[Collected data]
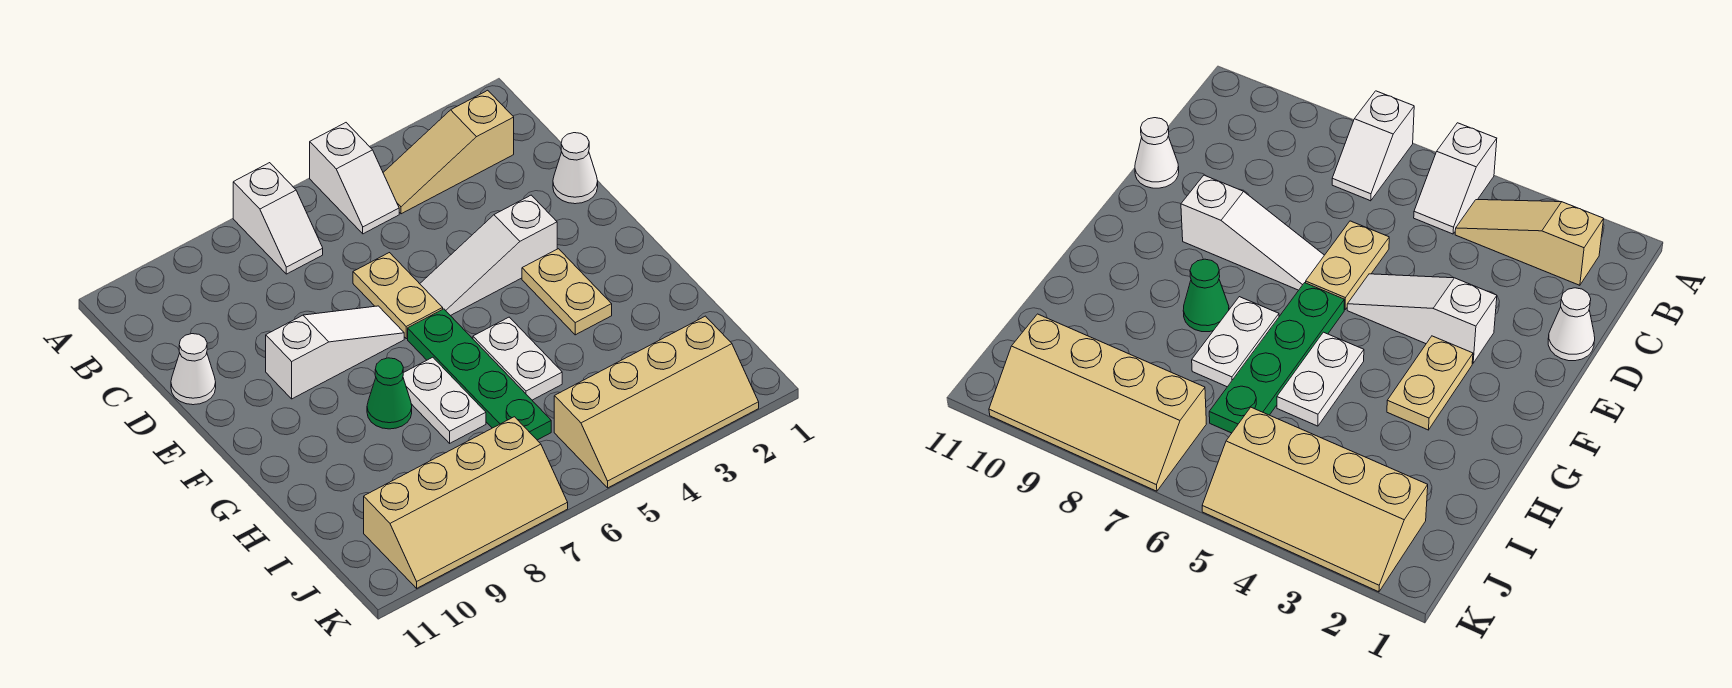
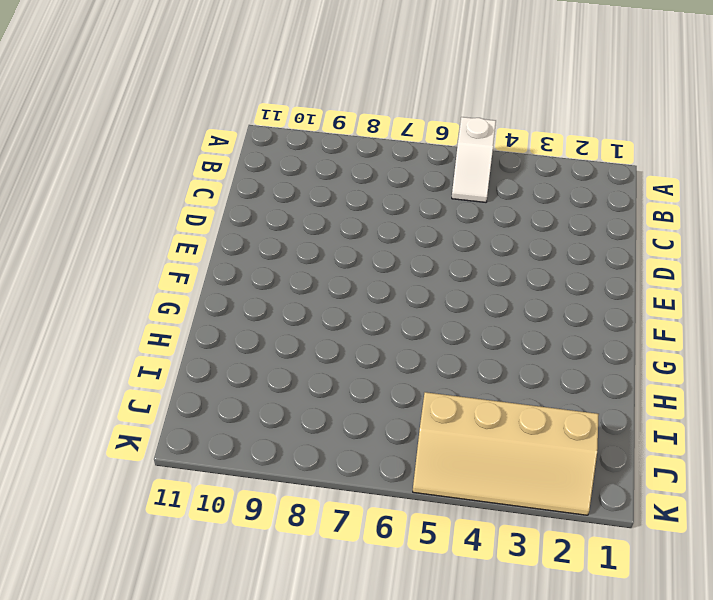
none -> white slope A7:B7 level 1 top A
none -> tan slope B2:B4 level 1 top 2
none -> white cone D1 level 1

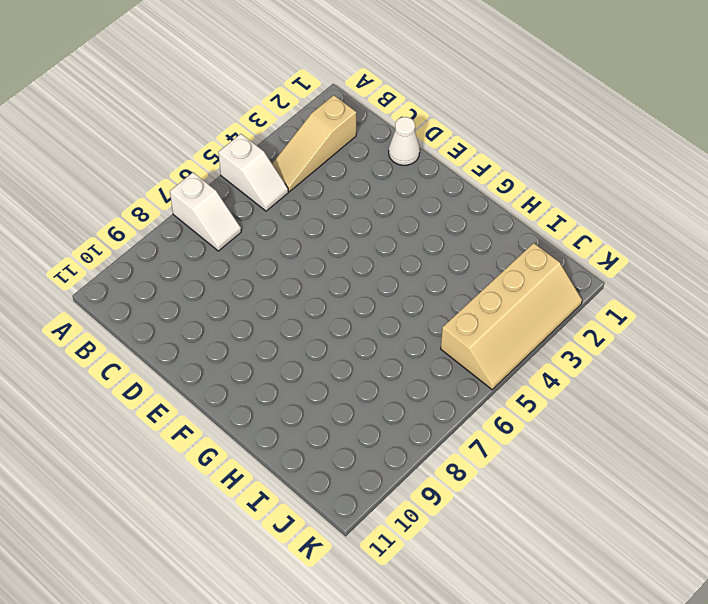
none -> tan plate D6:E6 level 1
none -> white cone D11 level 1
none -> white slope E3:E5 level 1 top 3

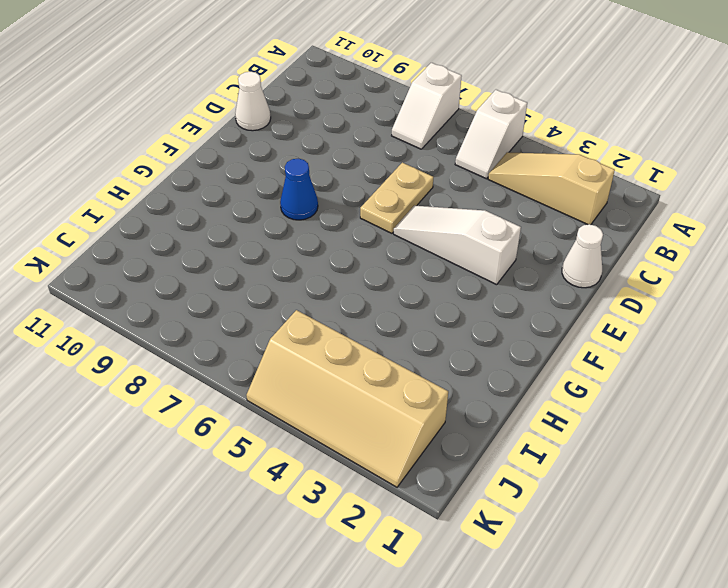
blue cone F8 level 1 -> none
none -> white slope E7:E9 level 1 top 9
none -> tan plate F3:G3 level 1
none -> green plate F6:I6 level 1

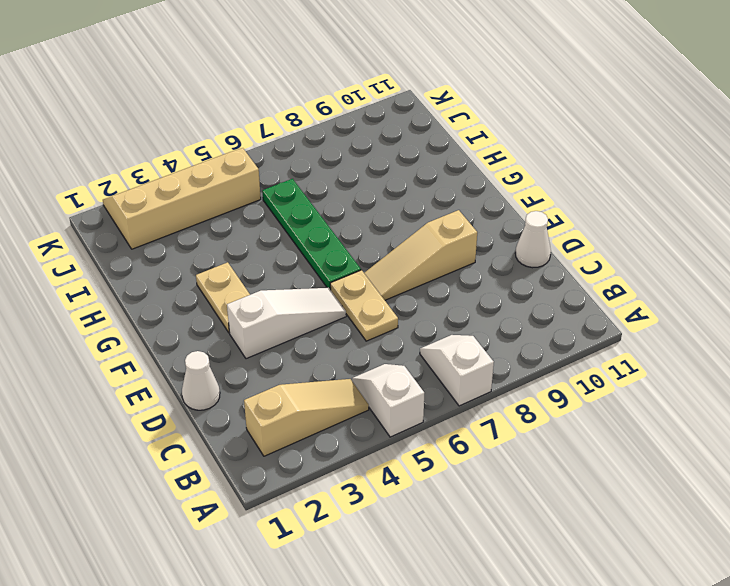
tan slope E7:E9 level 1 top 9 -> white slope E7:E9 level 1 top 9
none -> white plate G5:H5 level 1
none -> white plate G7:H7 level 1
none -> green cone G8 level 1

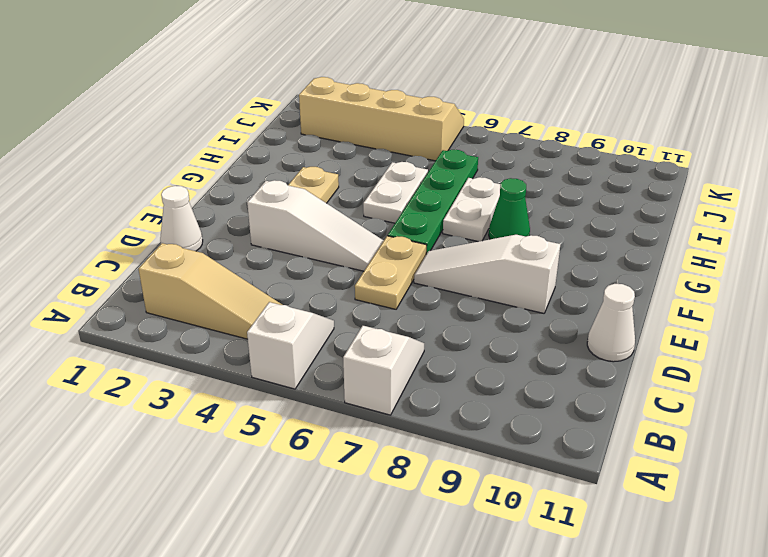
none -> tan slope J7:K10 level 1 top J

---

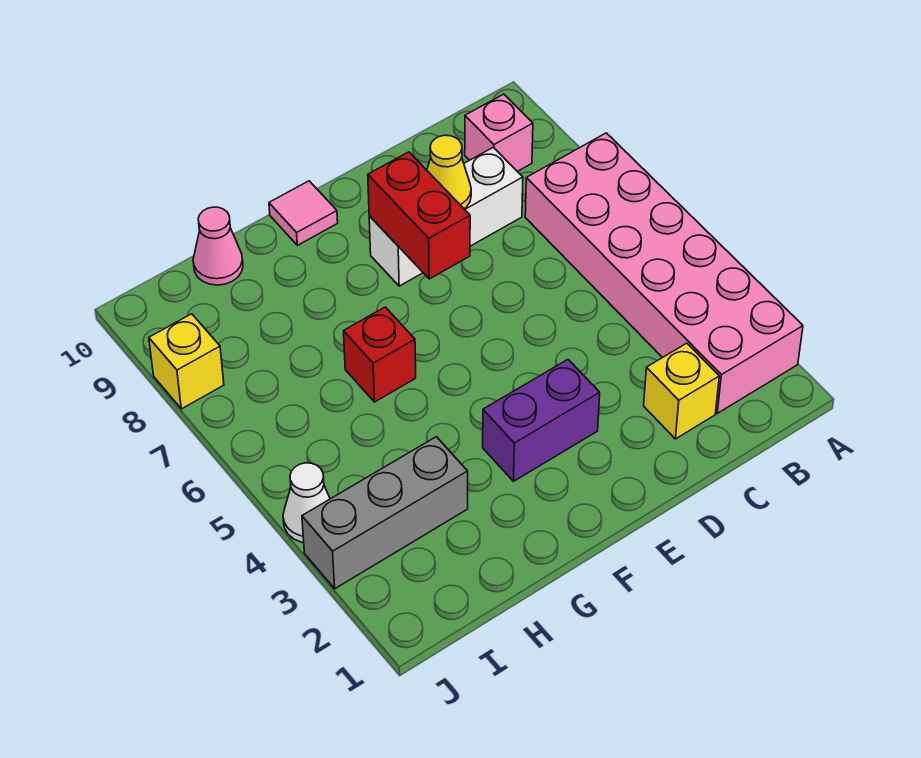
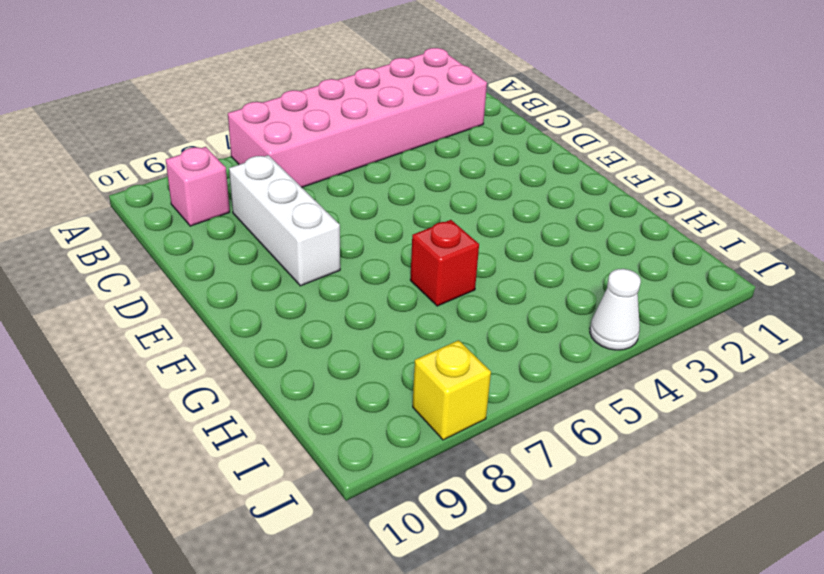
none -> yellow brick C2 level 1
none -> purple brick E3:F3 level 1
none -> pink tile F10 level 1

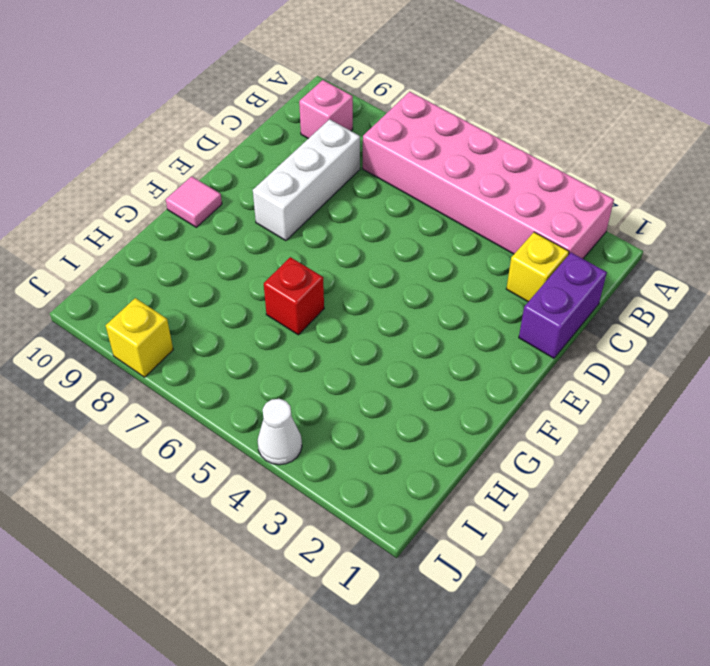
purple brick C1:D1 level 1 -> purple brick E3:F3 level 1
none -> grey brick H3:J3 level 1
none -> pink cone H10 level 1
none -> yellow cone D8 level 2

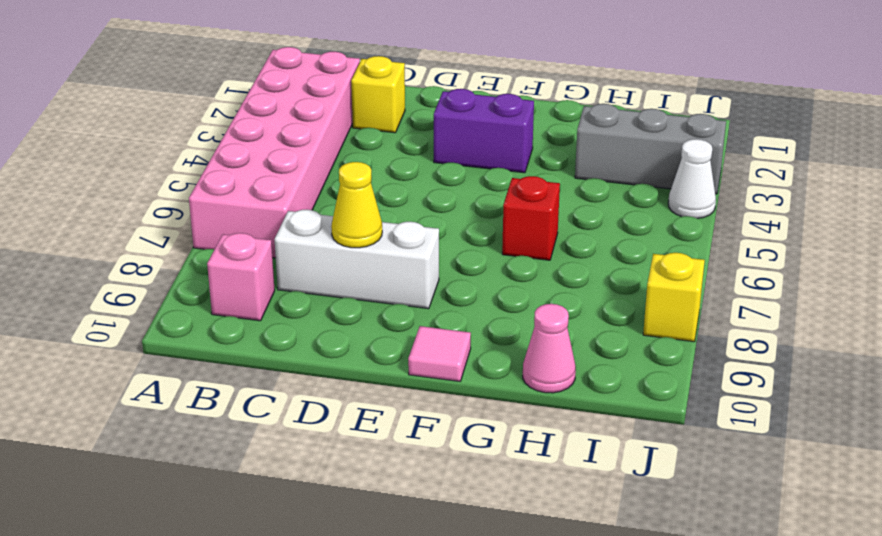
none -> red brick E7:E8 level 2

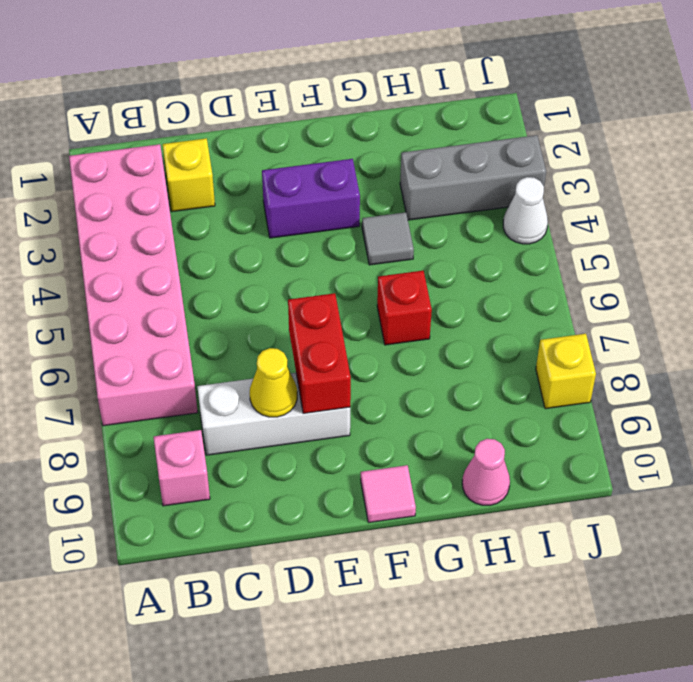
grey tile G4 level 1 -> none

• _TASK TO CARRY OUT_:
In the records above, the lines containing the string "green" should be counted; give only the total.

• _OUTPUT FOR THIS EXERCISE_:
2